* **DATASET RECORDS**:
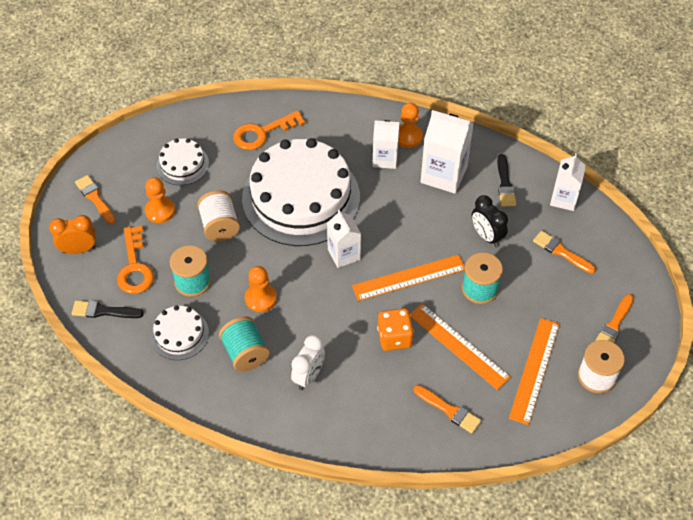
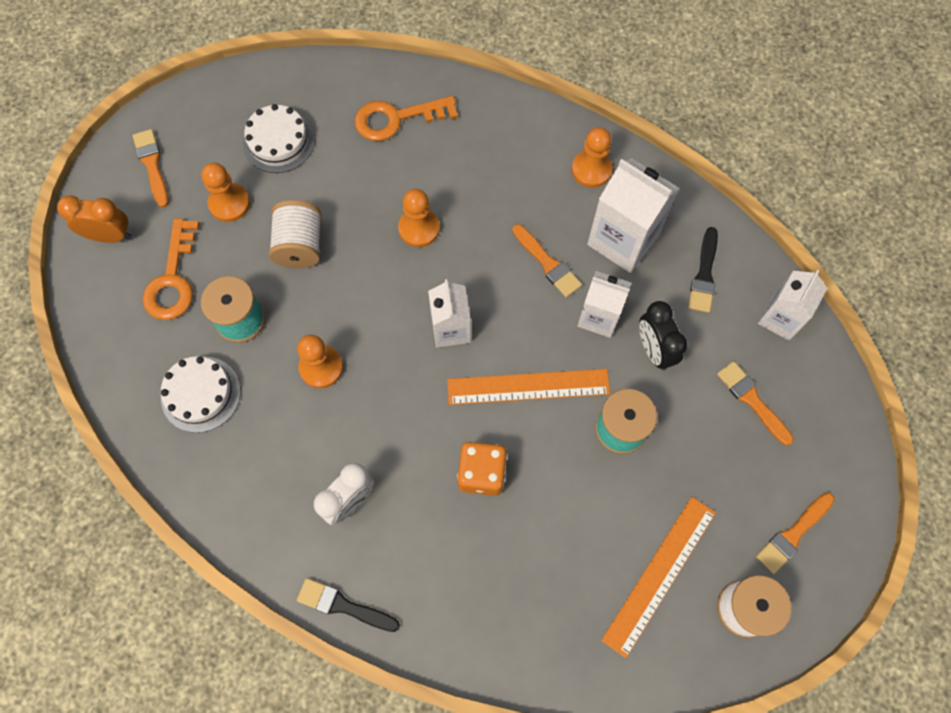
camera: 15 degrees right, 15 degrees up
(103, 311) = (114, 334): black brush -> black brush (343, 606)
(245, 353) = (277, 444): turquoise spool -> none
(301, 197) = (419, 228): white cake -> orange pawn
(385, 159) = (549, 196): white carton -> white carton (599, 317)
(449, 410) = (523, 605): orange brush -> orange brush (547, 263)
(458, 346) = (565, 509): orange ruler -> none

* **DESCRIPTION OF THE TASK**: Find the word "brush" in the entries, then copy out every line that has it.

* **WRITTEN SOLUTION**:
(103, 311) = (114, 334): black brush -> black brush (343, 606)
(449, 410) = (523, 605): orange brush -> orange brush (547, 263)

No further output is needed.